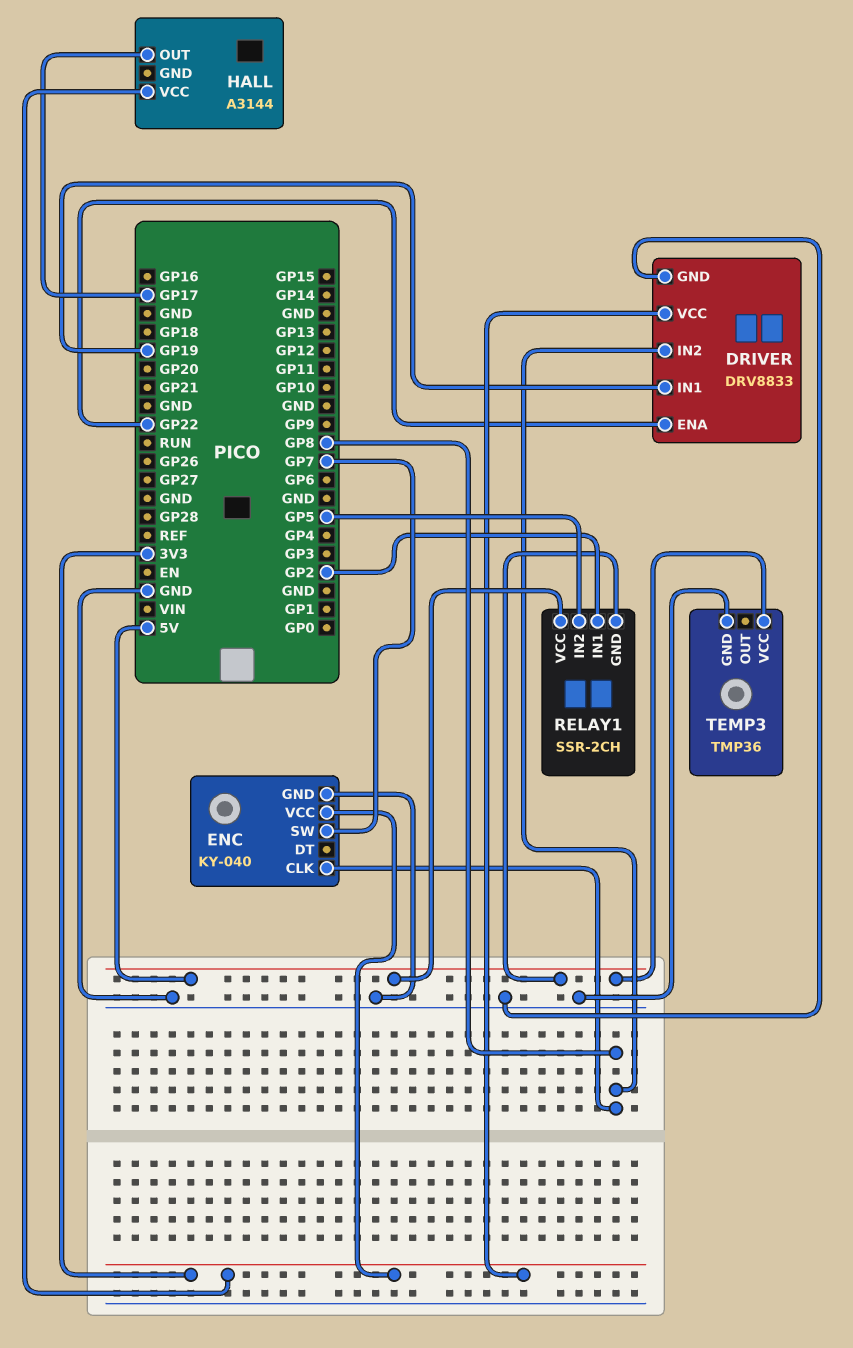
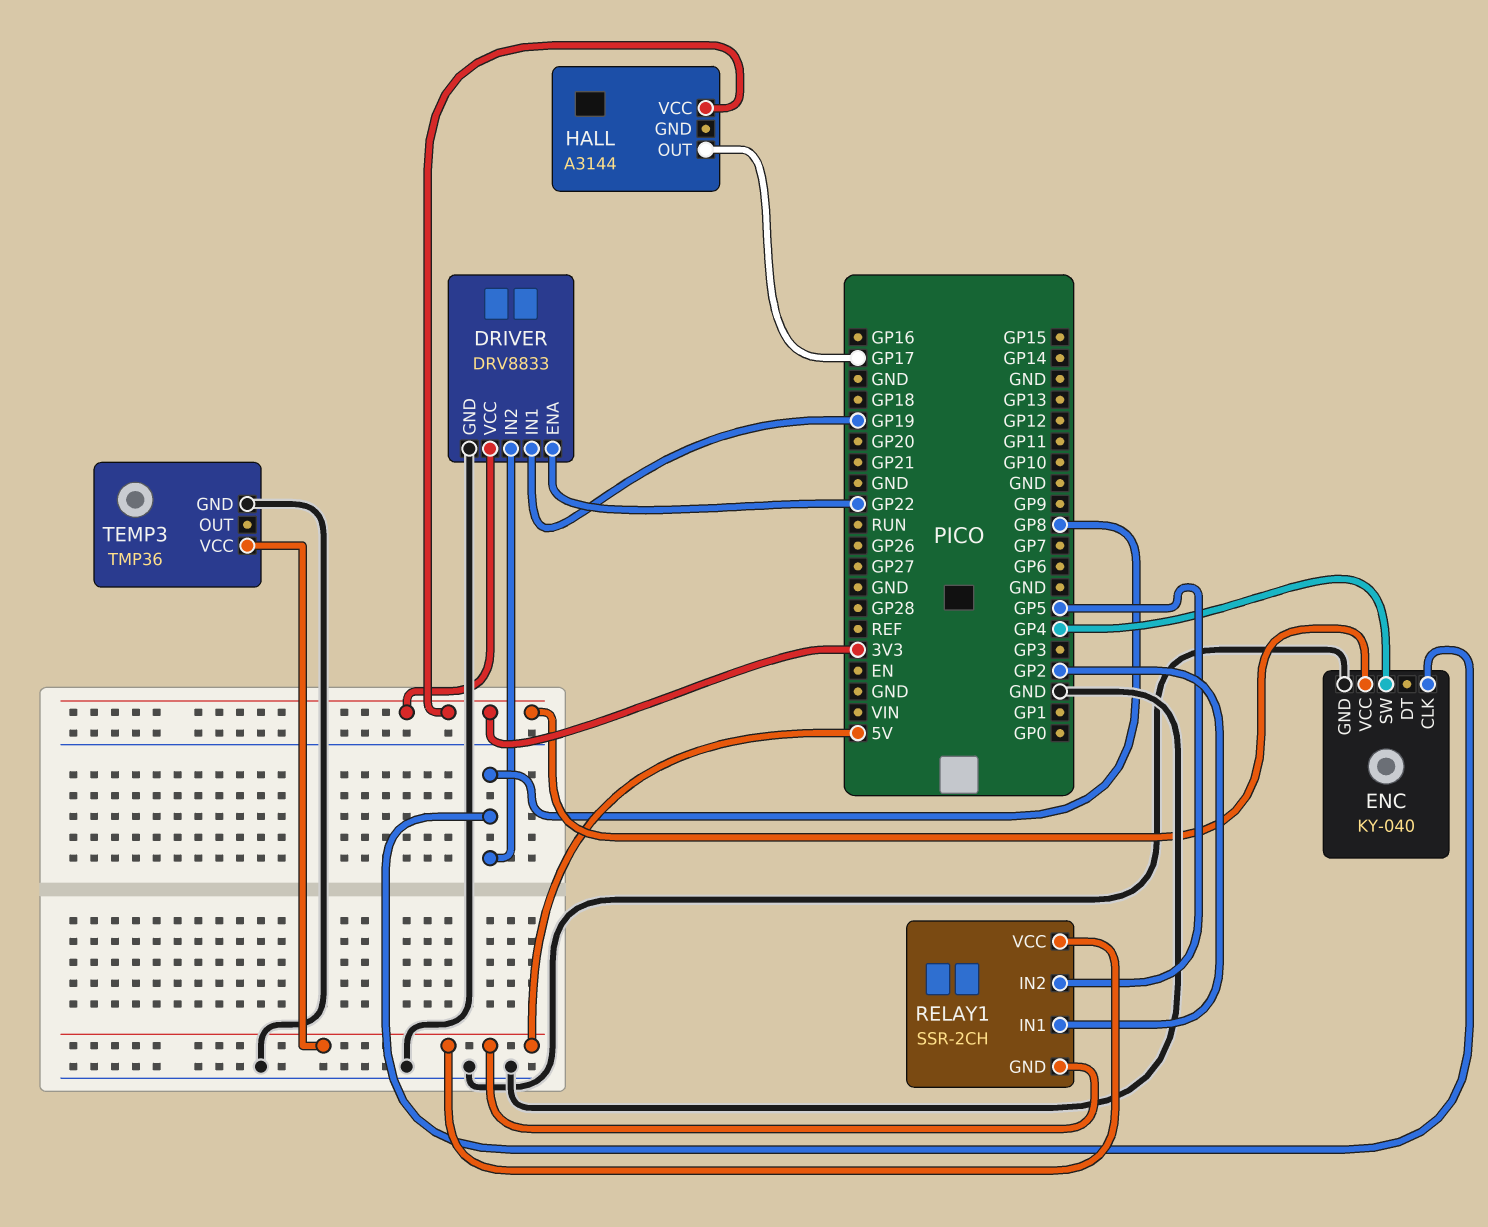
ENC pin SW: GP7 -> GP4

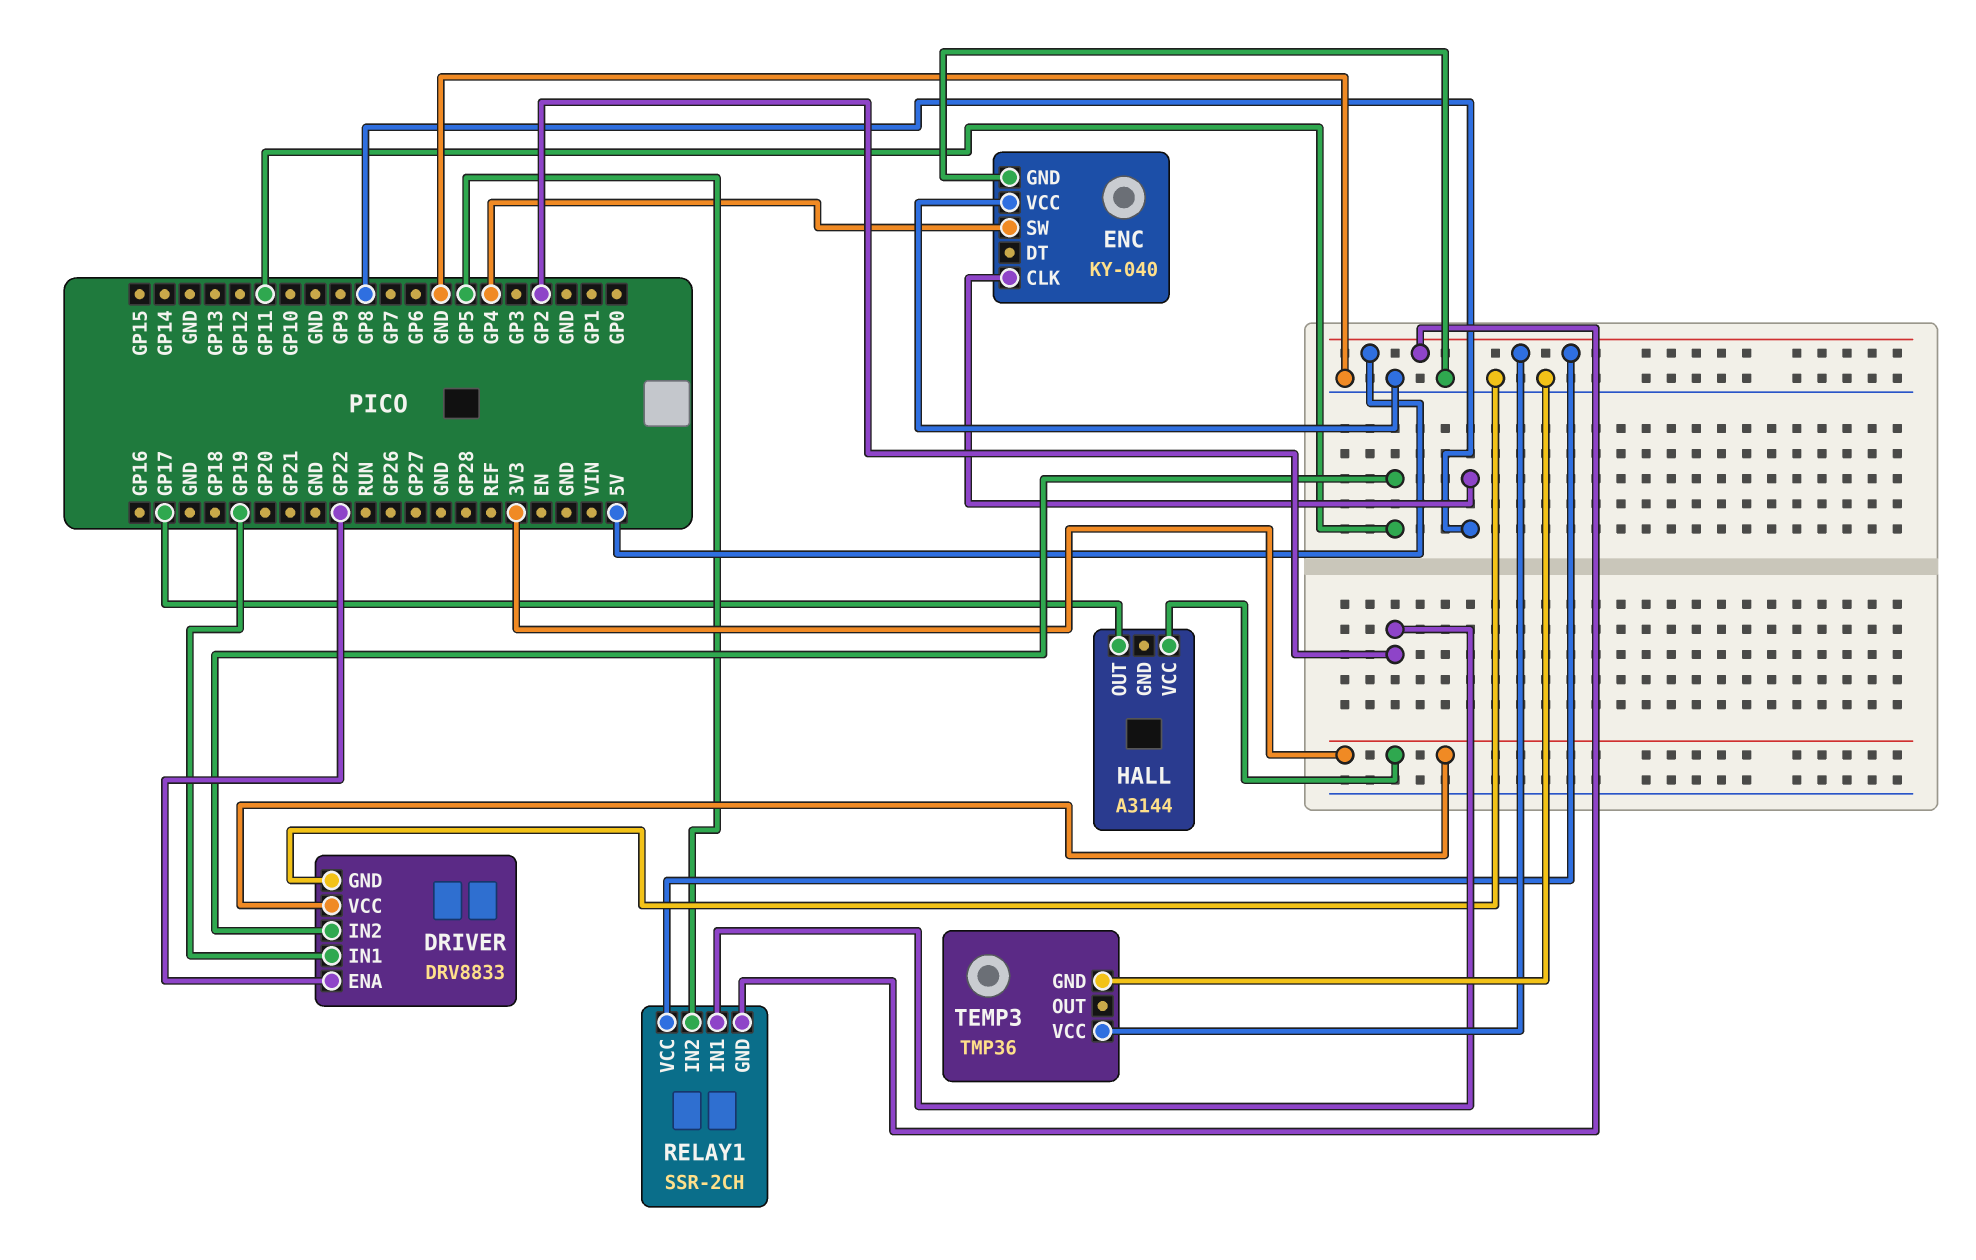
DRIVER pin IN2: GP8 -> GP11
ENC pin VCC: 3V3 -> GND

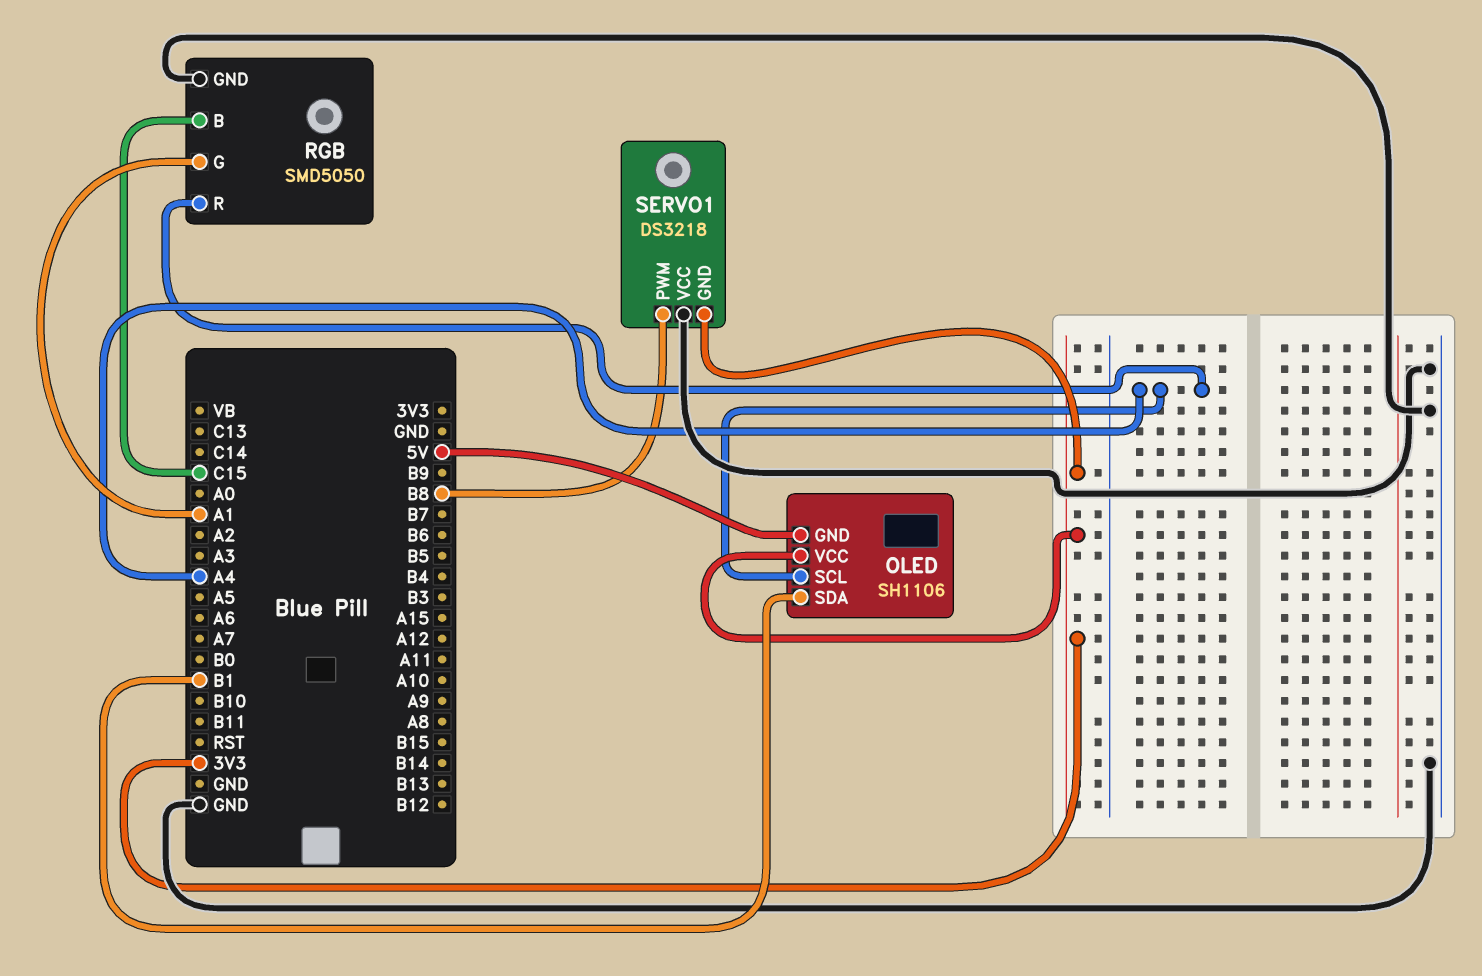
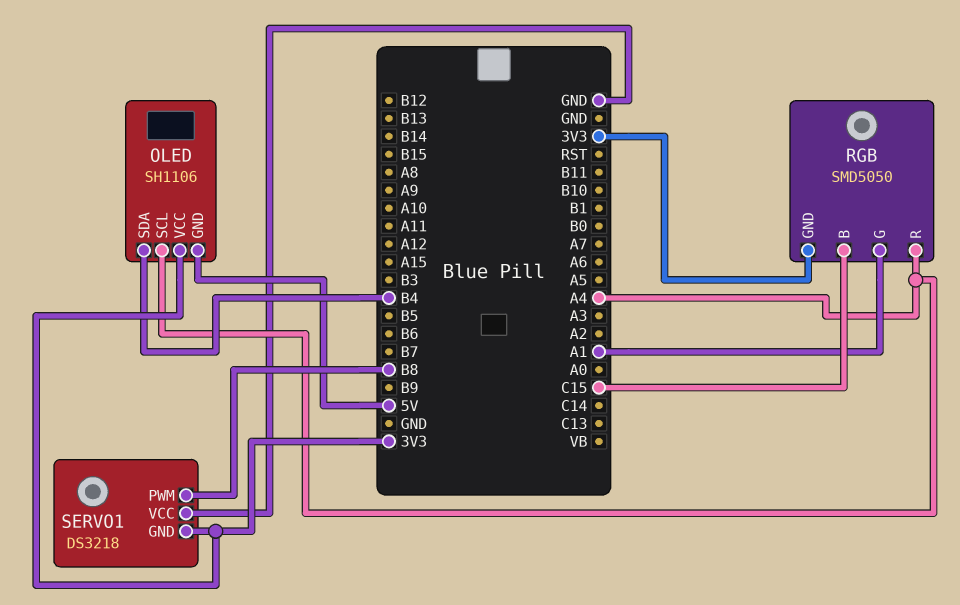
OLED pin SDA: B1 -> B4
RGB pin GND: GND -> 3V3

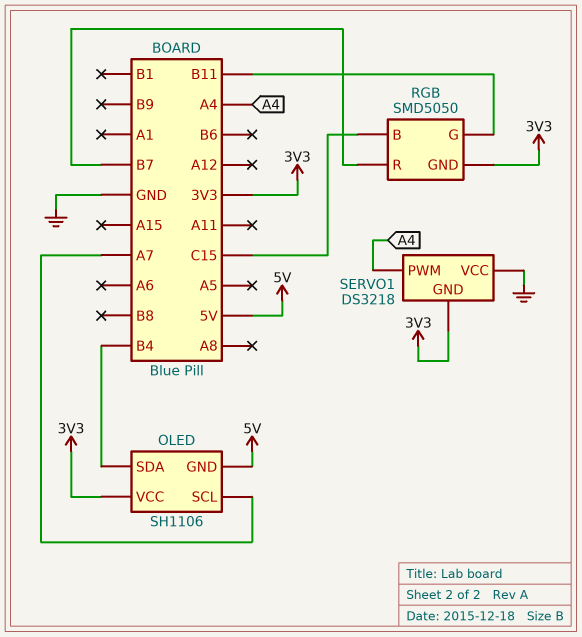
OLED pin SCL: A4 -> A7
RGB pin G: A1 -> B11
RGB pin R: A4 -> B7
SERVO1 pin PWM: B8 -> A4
● ● ● ●
*The task*: Because only the text is wanted, copy each record above precisely and omit its pictures.

*Task solution*:
ENC pin SW: GP7 -> GP4

DRIVER pin IN2: GP8 -> GP11
ENC pin VCC: 3V3 -> GND

OLED pin SDA: B1 -> B4
RGB pin GND: GND -> 3V3

OLED pin SCL: A4 -> A7
RGB pin G: A1 -> B11
RGB pin R: A4 -> B7
SERVO1 pin PWM: B8 -> A4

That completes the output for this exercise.